## WHAT THE EXERCISE ASKS
A faithful copy is required. Print each line of the data exactly and omit the pictures.

## DATA BELOW

┌──

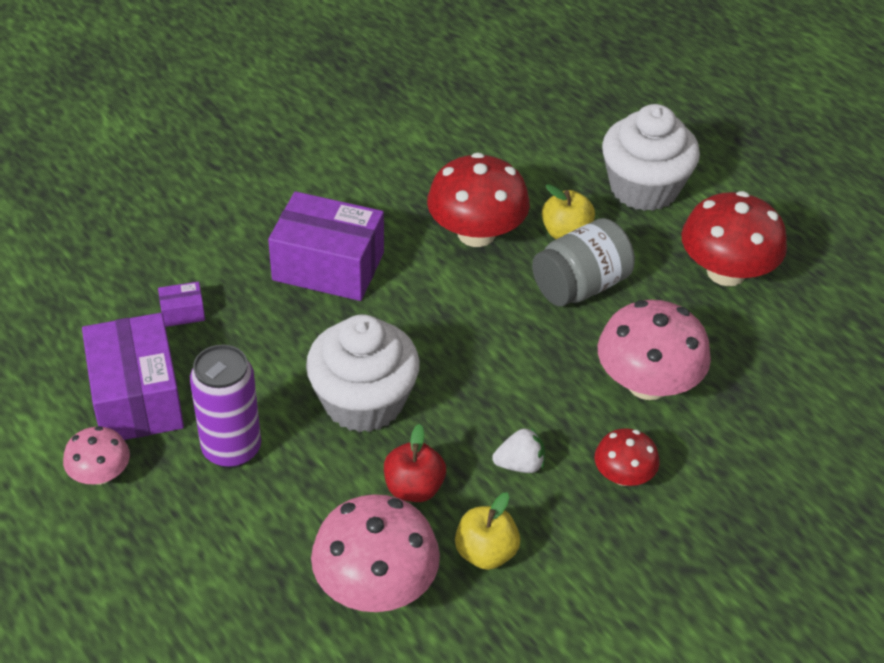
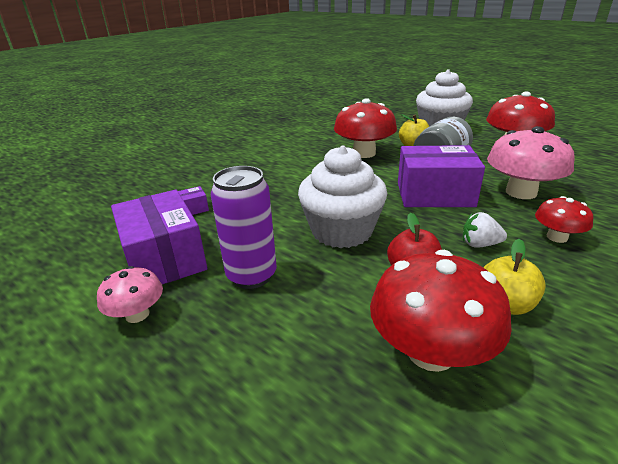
camera: 10 degrees left, 15 degrees down
(328, 266) = (283, 176): purple box -> purple box (434, 194)
(376, 586) = (430, 351): pink mushroom -> red mushroom
(520, 464) = (479, 244): white strawberry -> white strawberry turned 150 degrees counterclockwise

└──

## YOUR RESPONSE
camera: 10 degrees left, 15 degrees down
(328, 266) = (283, 176): purple box -> purple box (434, 194)
(376, 586) = (430, 351): pink mushroom -> red mushroom
(520, 464) = (479, 244): white strawberry -> white strawberry turned 150 degrees counterclockwise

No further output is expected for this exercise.